=== Material for the task ===

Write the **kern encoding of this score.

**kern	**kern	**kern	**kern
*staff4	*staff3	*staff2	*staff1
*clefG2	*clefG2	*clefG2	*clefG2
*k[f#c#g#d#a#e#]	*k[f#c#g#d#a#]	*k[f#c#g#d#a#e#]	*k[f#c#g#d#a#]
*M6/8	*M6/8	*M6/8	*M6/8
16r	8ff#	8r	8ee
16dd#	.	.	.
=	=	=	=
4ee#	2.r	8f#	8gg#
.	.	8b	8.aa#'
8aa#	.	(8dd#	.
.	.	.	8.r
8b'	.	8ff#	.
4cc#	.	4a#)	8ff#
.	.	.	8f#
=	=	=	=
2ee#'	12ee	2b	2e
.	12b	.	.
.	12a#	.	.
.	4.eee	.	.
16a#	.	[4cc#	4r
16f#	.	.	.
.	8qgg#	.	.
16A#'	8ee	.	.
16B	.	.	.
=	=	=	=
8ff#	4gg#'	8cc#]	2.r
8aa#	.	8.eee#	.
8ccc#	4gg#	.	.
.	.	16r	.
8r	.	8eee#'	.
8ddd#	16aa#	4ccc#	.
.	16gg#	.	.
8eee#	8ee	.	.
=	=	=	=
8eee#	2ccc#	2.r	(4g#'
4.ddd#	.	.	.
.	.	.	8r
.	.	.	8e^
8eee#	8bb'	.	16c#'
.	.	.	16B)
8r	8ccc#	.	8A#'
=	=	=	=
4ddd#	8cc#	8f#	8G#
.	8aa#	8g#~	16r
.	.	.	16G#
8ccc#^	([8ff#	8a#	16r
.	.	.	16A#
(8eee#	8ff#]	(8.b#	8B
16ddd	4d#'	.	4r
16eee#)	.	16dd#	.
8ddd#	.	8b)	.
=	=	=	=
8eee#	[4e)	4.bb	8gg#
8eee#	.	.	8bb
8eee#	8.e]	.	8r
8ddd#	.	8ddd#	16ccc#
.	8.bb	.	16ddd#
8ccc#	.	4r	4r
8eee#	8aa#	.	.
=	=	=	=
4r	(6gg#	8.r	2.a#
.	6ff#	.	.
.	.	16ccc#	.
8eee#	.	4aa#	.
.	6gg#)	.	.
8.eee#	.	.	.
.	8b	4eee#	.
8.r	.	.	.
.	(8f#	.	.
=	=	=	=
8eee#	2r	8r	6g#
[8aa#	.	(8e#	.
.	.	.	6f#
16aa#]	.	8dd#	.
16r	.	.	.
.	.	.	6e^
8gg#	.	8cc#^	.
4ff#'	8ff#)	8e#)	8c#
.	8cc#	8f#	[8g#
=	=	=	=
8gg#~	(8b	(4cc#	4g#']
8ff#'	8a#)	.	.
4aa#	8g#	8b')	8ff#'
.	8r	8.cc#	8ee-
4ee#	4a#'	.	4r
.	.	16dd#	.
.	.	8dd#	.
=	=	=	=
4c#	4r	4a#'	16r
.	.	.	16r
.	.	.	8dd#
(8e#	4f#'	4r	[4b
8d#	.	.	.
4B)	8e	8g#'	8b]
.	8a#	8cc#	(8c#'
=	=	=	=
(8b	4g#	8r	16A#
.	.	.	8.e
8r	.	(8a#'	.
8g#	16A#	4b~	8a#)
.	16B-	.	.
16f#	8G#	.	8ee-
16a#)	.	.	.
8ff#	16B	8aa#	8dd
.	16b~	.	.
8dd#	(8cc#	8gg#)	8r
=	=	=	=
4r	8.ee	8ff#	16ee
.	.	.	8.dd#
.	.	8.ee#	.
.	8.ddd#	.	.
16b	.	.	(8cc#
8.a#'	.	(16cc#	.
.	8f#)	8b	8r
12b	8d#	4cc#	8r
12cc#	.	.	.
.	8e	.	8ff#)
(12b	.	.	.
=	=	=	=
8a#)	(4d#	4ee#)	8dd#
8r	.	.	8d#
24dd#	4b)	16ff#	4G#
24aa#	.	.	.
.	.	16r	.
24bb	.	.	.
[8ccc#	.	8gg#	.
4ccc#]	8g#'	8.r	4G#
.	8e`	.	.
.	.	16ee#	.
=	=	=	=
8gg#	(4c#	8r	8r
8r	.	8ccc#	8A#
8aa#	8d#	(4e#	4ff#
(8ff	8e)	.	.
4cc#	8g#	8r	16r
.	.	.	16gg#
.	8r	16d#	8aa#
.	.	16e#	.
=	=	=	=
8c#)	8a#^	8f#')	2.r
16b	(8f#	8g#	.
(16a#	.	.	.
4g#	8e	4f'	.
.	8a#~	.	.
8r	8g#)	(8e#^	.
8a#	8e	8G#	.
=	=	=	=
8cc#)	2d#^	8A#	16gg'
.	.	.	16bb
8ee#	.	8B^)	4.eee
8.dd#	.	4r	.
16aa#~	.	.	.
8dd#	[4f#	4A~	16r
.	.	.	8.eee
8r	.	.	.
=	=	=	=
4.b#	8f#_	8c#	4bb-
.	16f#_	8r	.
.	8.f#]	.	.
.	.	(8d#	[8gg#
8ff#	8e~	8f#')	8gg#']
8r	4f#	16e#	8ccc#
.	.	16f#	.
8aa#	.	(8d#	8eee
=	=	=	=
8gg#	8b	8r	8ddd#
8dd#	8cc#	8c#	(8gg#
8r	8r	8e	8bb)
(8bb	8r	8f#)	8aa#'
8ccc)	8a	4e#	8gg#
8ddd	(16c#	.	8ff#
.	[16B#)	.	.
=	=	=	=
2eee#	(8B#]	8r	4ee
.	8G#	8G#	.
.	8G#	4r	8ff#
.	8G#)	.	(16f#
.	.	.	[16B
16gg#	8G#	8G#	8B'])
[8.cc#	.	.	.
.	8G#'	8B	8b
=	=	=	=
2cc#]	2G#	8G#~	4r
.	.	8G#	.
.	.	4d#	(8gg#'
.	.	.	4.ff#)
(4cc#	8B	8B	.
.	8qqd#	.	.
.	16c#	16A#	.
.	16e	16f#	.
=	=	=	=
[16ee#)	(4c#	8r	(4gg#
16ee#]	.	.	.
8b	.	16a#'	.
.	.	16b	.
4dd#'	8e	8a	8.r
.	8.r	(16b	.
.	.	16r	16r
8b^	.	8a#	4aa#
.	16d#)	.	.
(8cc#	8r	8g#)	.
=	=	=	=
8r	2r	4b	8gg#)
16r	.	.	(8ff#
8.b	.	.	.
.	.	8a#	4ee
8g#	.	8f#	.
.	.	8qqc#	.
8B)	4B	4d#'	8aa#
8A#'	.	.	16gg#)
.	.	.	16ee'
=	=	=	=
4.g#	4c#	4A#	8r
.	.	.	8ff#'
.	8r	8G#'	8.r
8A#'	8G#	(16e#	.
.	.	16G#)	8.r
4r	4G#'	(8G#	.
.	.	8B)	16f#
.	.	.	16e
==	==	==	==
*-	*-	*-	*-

===

Exercise »
Please count how many lines of the material above contain the string "kern", treating uppercase and lowercase as different, and reply with only the number.

Answer to this exercise »
2